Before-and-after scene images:
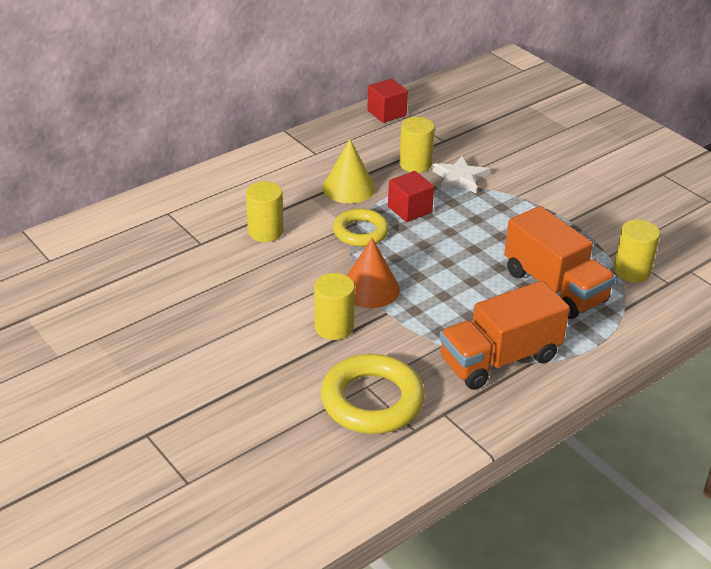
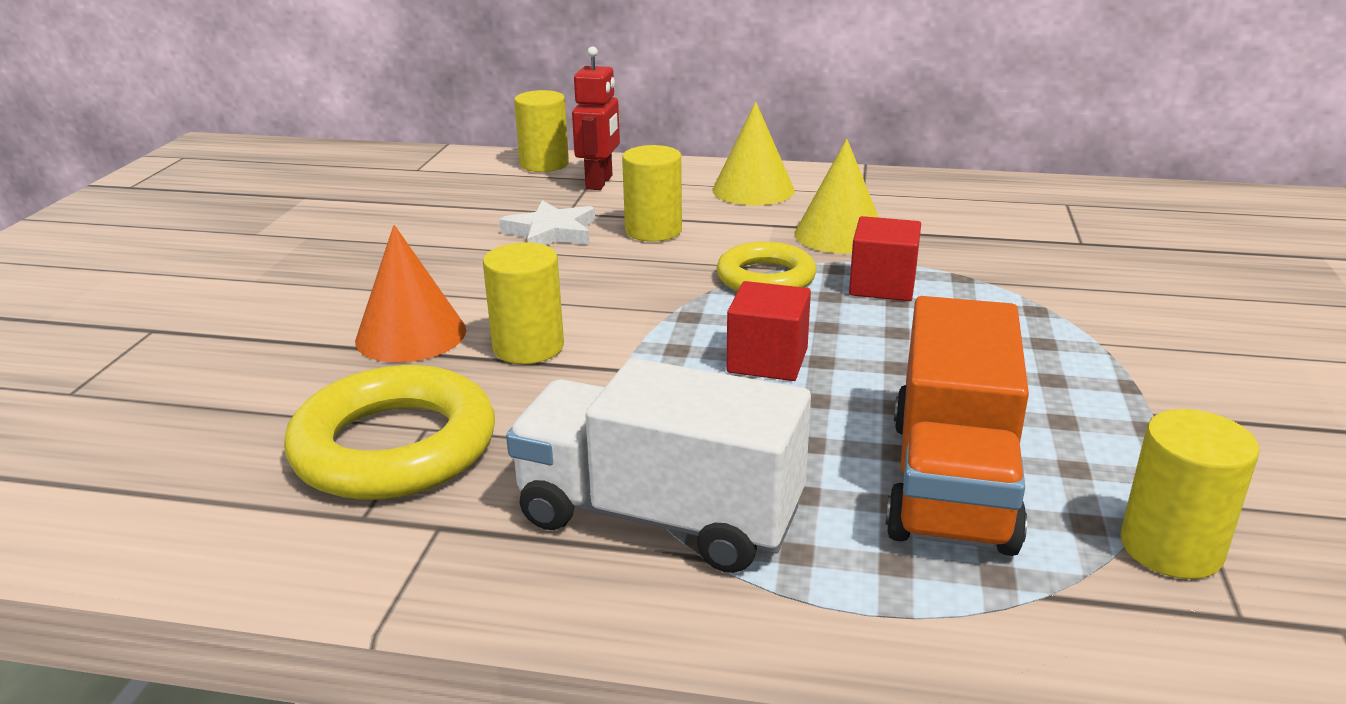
camera: 50 degrees right, 10 degrees down
(177, 213) = (599, 182): none -> red robot
(264, 178) = (753, 190): none -> yellow cone
(370, 288) = (656, 334): orange cone -> orange cone (411, 335)
(386, 113) = (1041, 191): red cube -> red cube (767, 360)
(415, 164) = (985, 248): yellow cylinder -> yellow cylinder (544, 164)
(459, 178) = (1030, 286): white star -> white star (551, 232)
(499, 359) = (659, 516): orange truck -> white truck

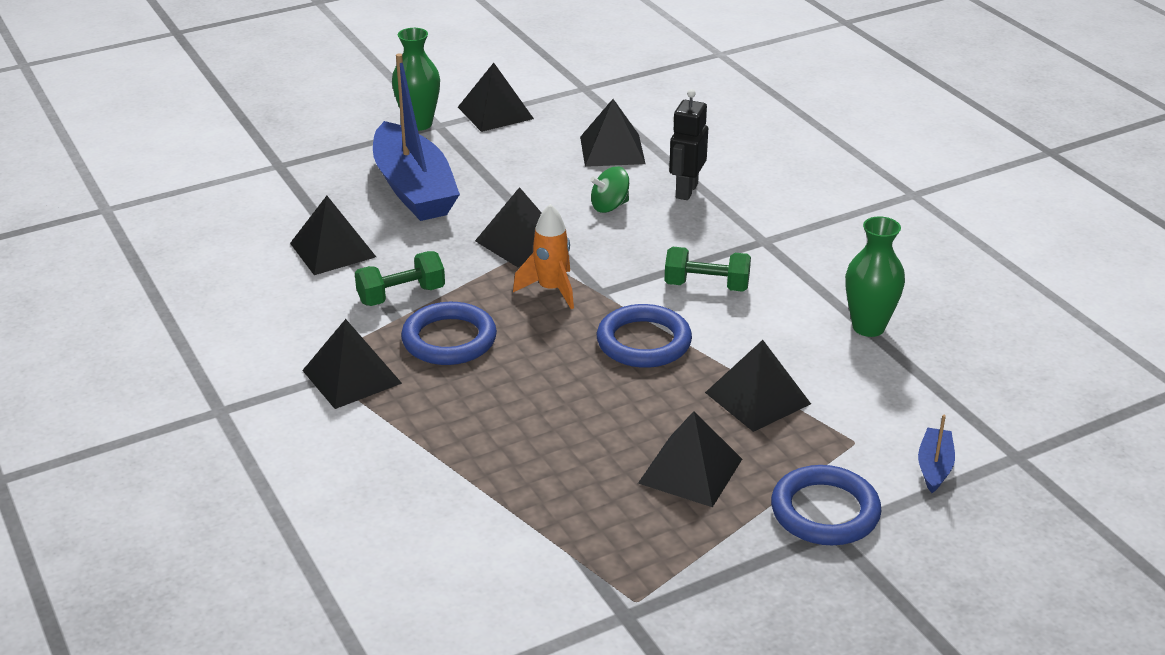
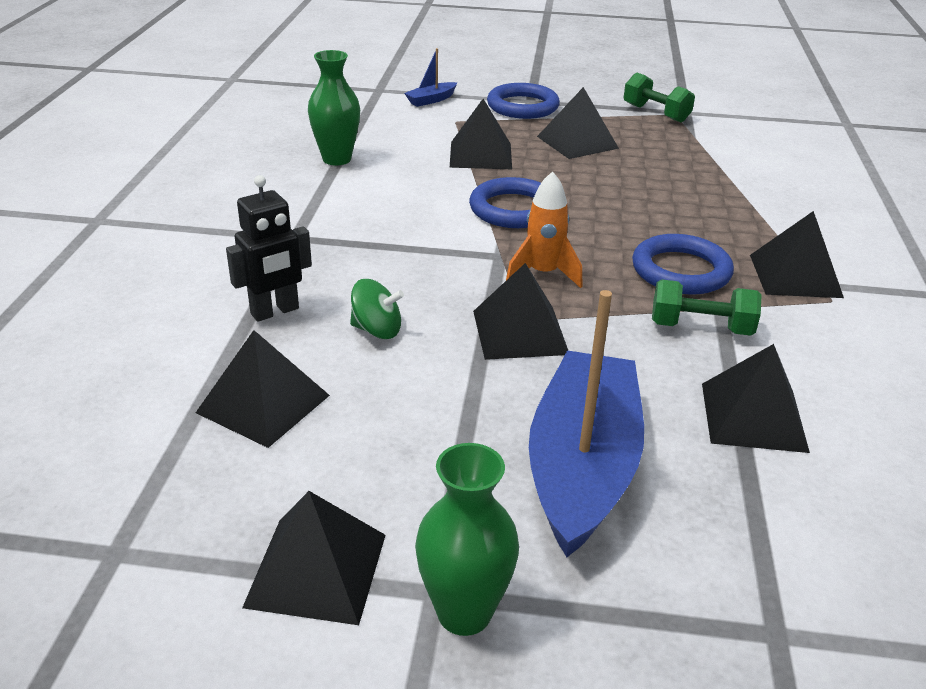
camera: 145 degrees left, 0 degrees up
(706, 286) = (404, 225): green dumbbell -> green dumbbell (656, 113)

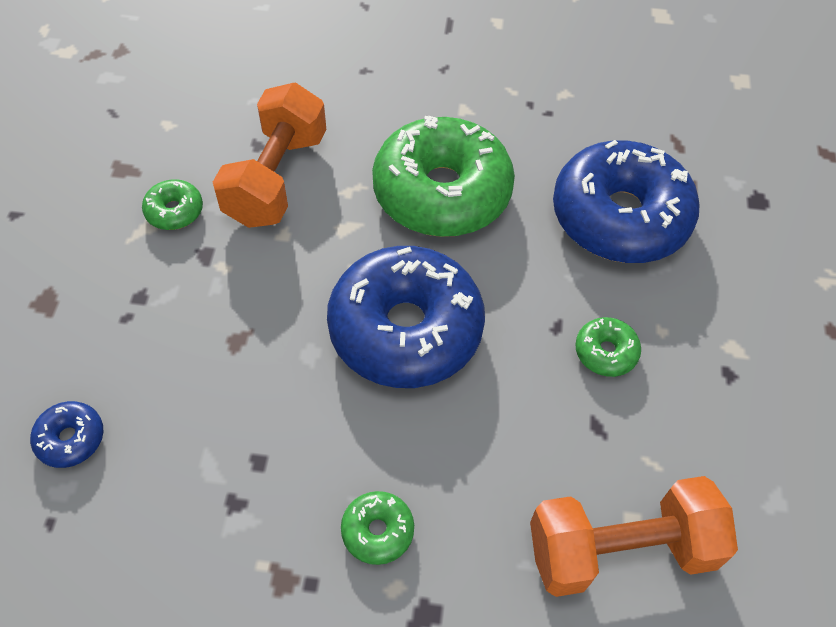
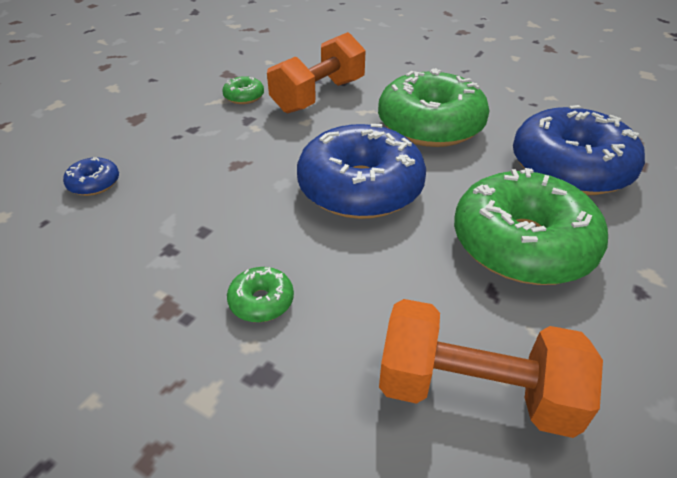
camera: 25 degrees right, 15 degrees down
(605, 352) = (522, 244): green donut -> green donut, size x2.42

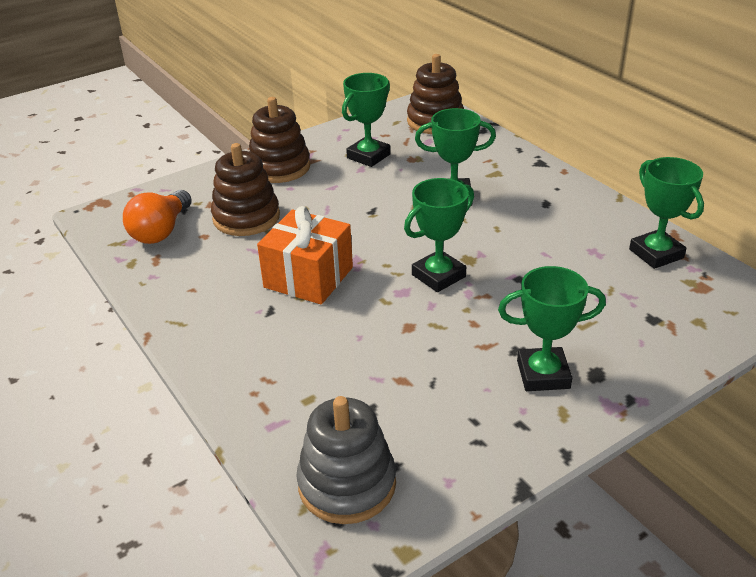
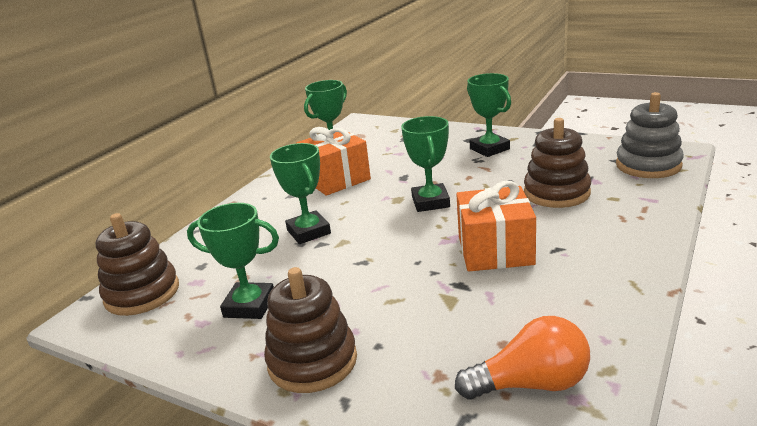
camera: 115 degrees left, 10 degrees down
(246, 217) = (441, 331): brown stacking toy -> brown stacking toy (556, 193)
(438, 276) = (430, 202): green trophy -> green trophy turned 60 degrees clockwise
(560, 236) = (336, 179): none -> orange gift

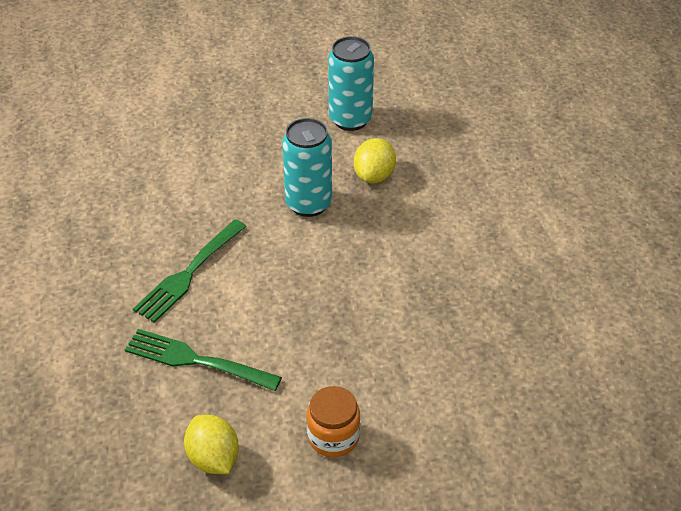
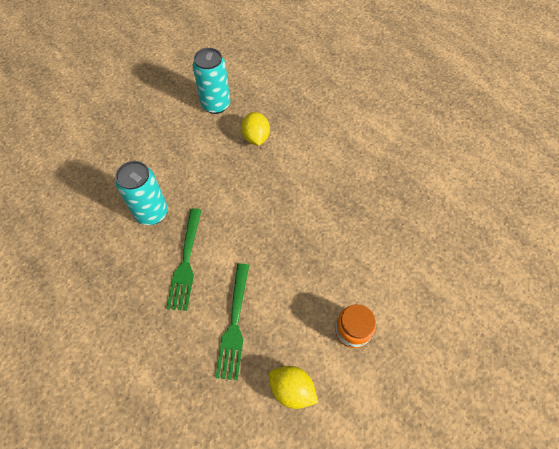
camera: 30 degrees left, 15 degrees up
(198, 361) = (234, 323): green fork -> green fork turned 75 degrees counterclockwise
(308, 203) = (229, 175): turquoise can -> turquoise can (152, 213)

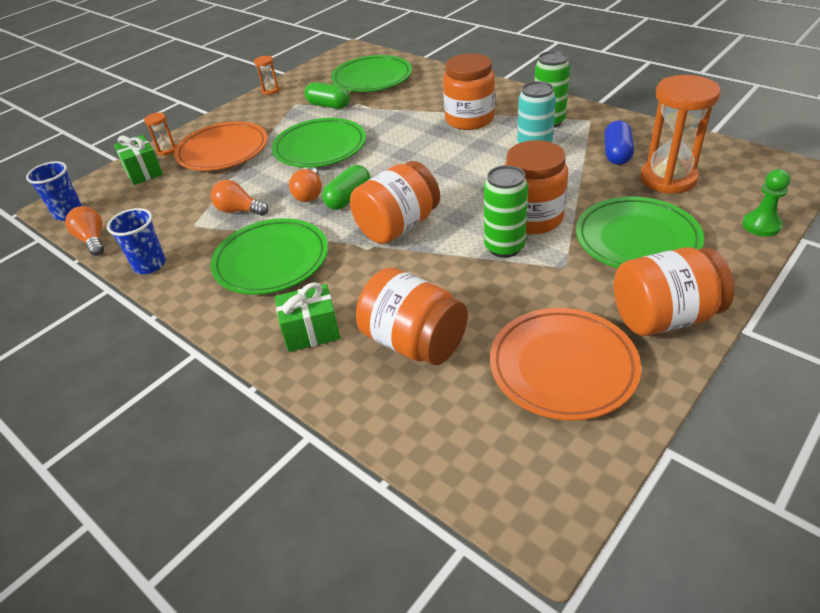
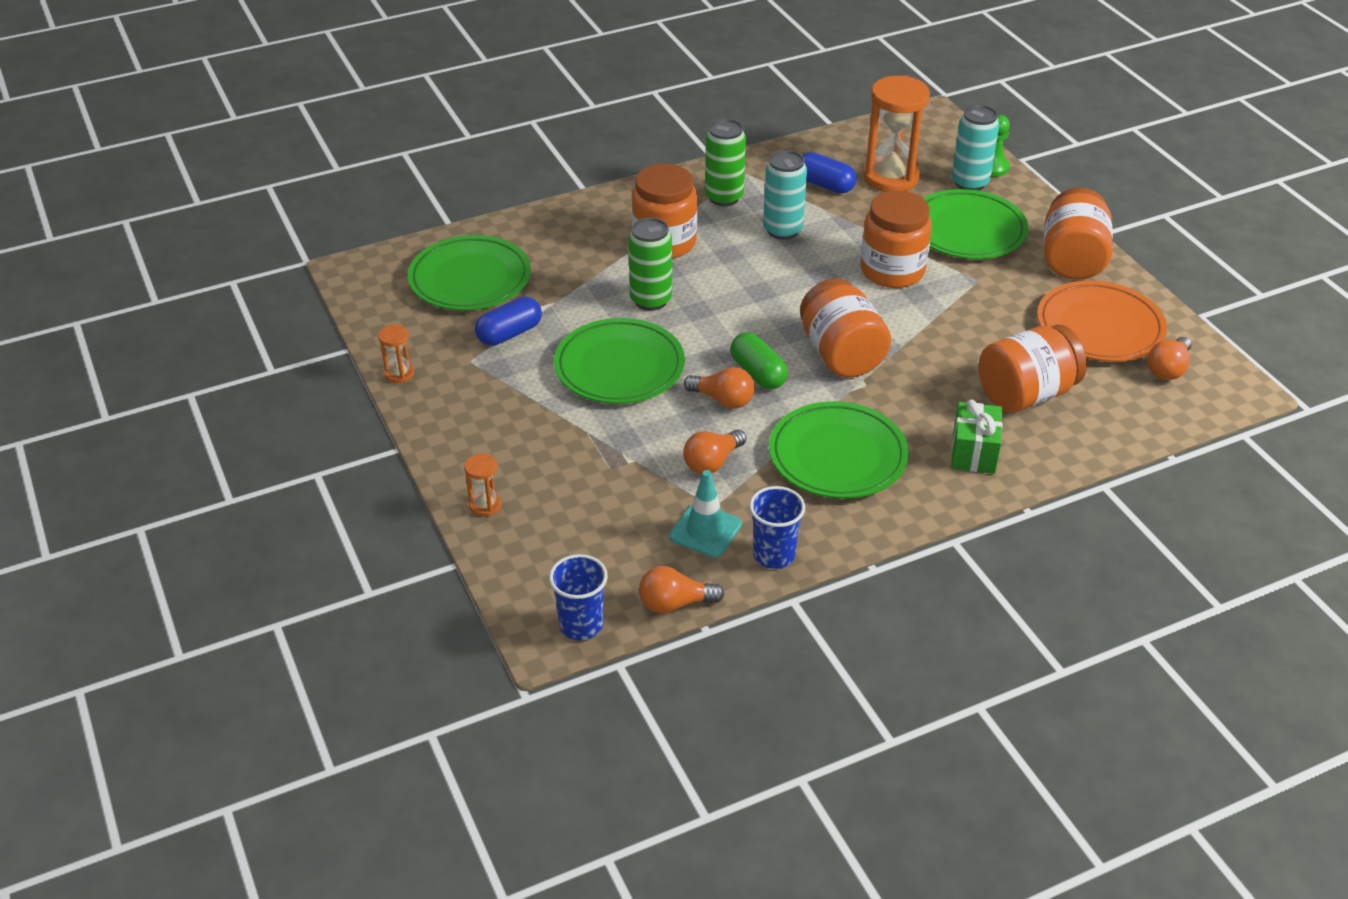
camera: 70 degrees left, 0 degrees up
(143, 172) = (528, 537): green gift -> none
(167, 229) = (705, 530): none -> turquoise traffic cone
(223, 151) = (543, 451): orange plate -> none
(329, 105) = (509, 334): green capsule -> blue capsule
(504, 247) = (926, 302): green can -> green can (651, 300)
(533, 442) = (1168, 369): none -> orange light bulb
(716, 220) = (970, 183): none -> turquoise can

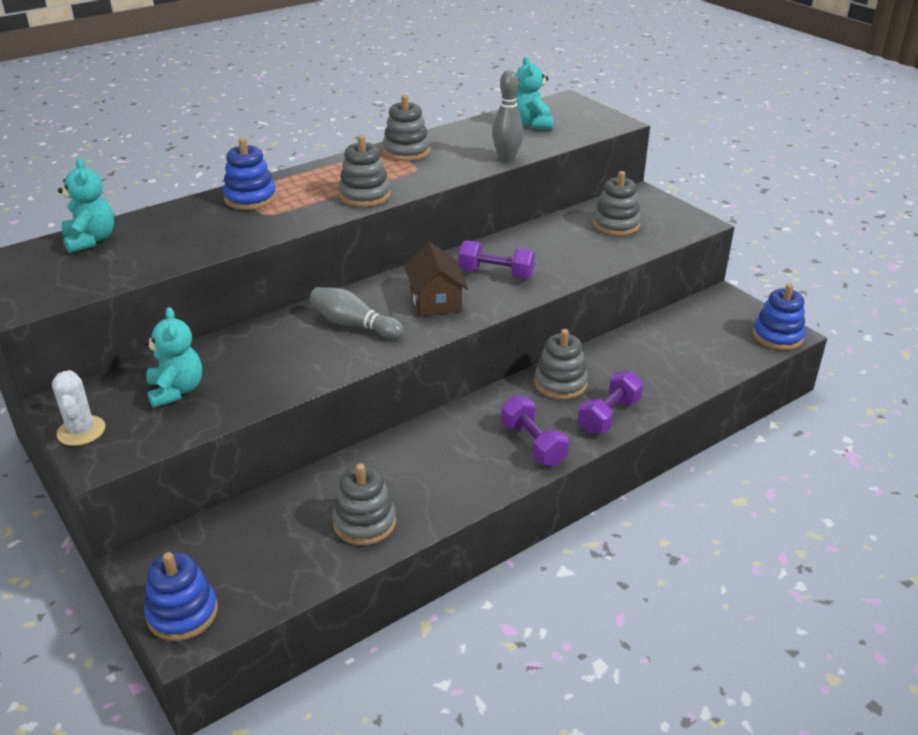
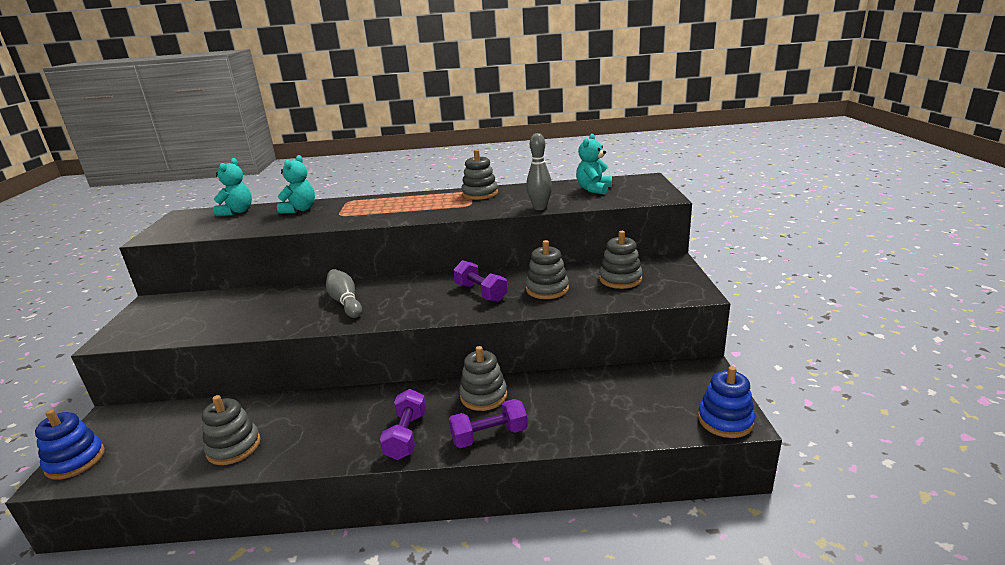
camera: 35 degrees right, 10 degrees down
(81, 431) = (130, 321): white cactus -> none
(176, 391) = (201, 313): turquoise teddy bear -> turquoise teddy bear (300, 210)
(250, 198) = (347, 205): blue stacking toy -> none
(365, 195) = (411, 214): grey stacking toy -> grey stacking toy (547, 289)
(435, 301) = (415, 300): brown house -> none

Activity
Would you set down the records above once more, exactly, with the pictures removed?

Written answer
camera: 50 degrees right, 10 degrees down
(177, 213) = (599, 182): none -> red robot
(264, 178) = (753, 190): none -> yellow cone
(370, 288) = (656, 334): orange cone -> orange cone (411, 335)
(386, 113) = (1041, 191): red cube -> red cube (767, 360)
(415, 164) = (985, 248): yellow cylinder -> yellow cylinder (544, 164)
(459, 178) = (1030, 286): white star -> white star (551, 232)
(499, 359) = (659, 516): orange truck -> white truck

camera: 145 degrees left, 0 degrees up
(706, 286) = (404, 225): green dumbbell -> green dumbbell (656, 113)

camera: 25 degrees right, 15 degrees down
(605, 352) = (522, 244): green donut -> green donut, size x2.42

camera: 115 degrees left, 10 degrees down
(246, 217) = (441, 331): brown stacking toy -> brown stacking toy (556, 193)
(438, 276) = (430, 202): green trophy -> green trophy turned 60 degrees clockwise
(560, 236) = (336, 179): none -> orange gift

camera: 30 degrees left, 15 degrees up
(198, 361) = (234, 323): green fork -> green fork turned 75 degrees counterclockwise
(308, 203) = (229, 175): turquoise can -> turquoise can (152, 213)

camera: 70 degrees left, 0 degrees up
(143, 172) = (528, 537): green gift -> none
(167, 229) = (705, 530): none -> turquoise traffic cone
(223, 151) = (543, 451): orange plate -> none
(329, 105) = (509, 334): green capsule -> blue capsule
(504, 247) = (926, 302): green can -> green can (651, 300)
(533, 442) = (1168, 369): none -> orange light bulb
(716, 220) = (970, 183): none -> turquoise can

camera: 35 degrees right, 10 degrees down
(81, 431) = (130, 321): white cactus -> none
(176, 391) = (201, 313): turquoise teddy bear -> turquoise teddy bear (300, 210)
(250, 198) = (347, 205): blue stacking toy -> none
(365, 195) = (411, 214): grey stacking toy -> grey stacking toy (547, 289)
(435, 301) = (415, 300): brown house -> none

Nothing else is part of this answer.